● **WORK TO BE COMPLETED**: How many of the lines below have the word "cheese" in them? The answer is that number and nothing more.

● **MATERIALS PROVIDED**:

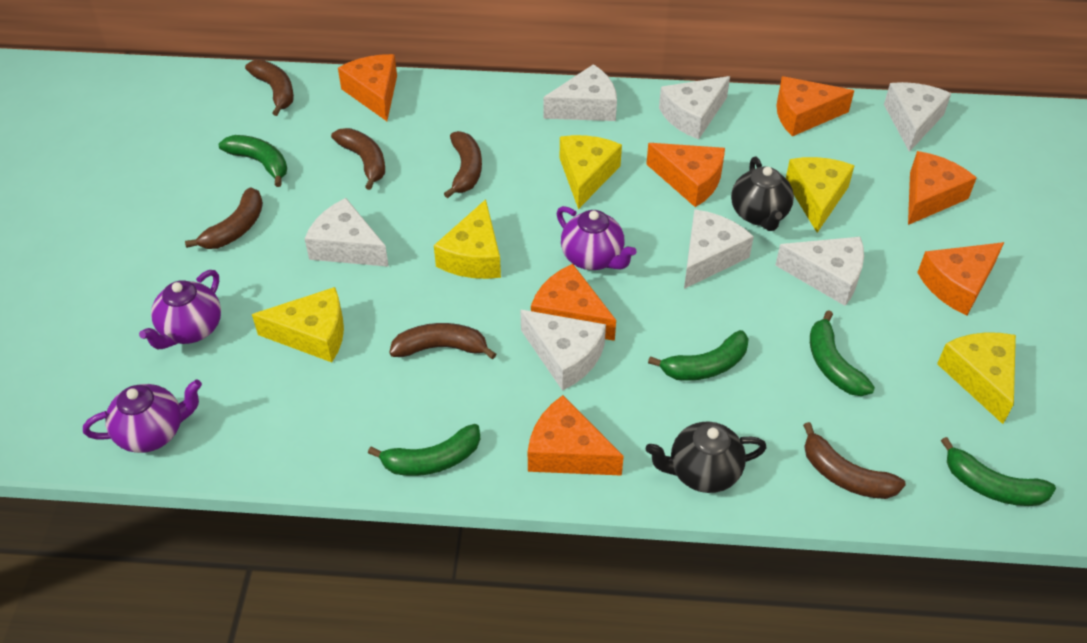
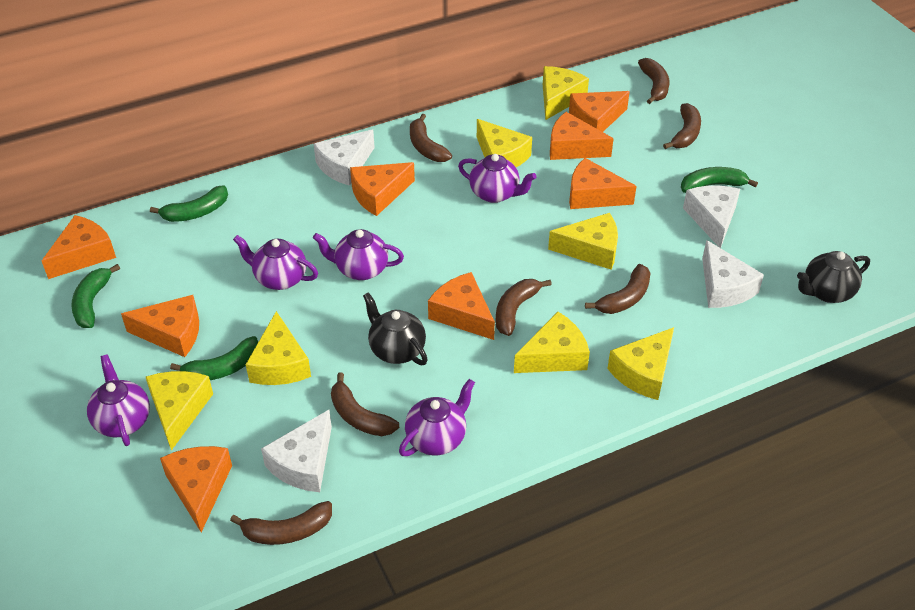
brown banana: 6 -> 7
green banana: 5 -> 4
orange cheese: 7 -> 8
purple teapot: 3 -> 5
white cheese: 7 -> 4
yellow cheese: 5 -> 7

* * *

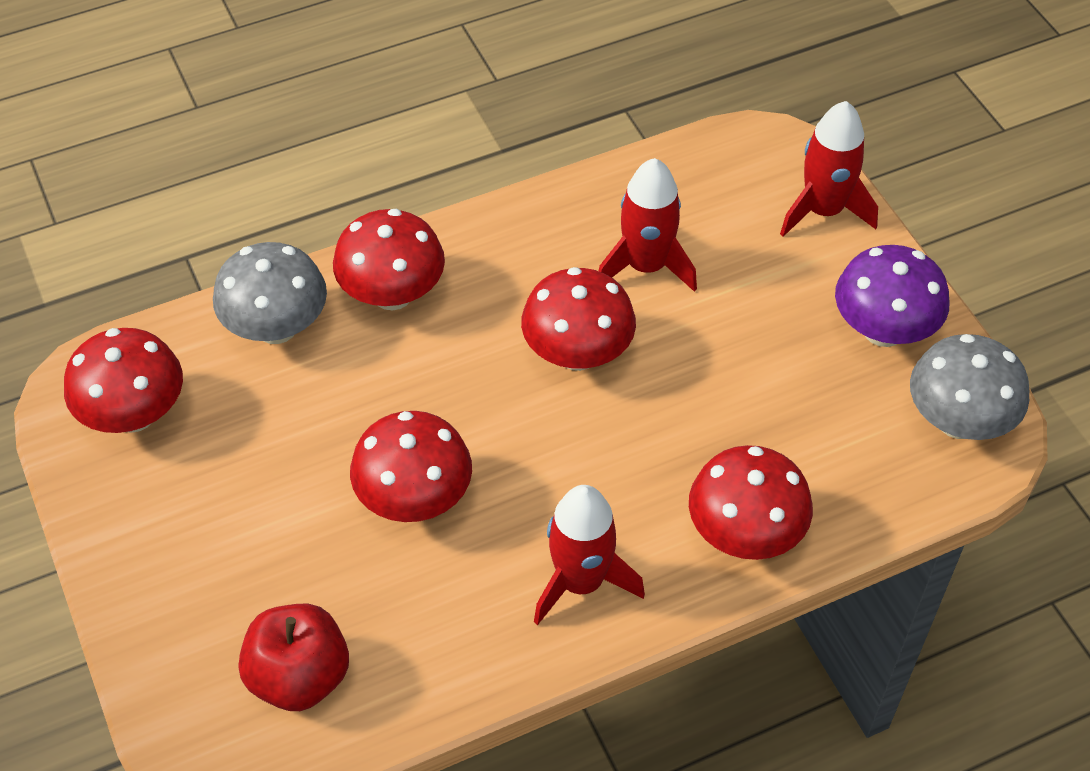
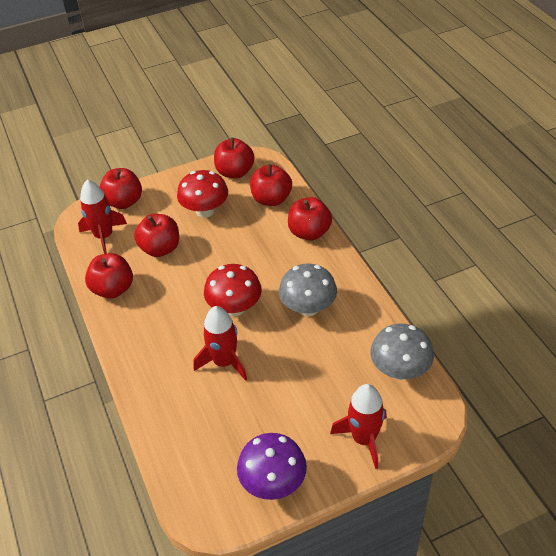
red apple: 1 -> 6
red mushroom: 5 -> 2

● **EXERCISE RESPONSE**: 3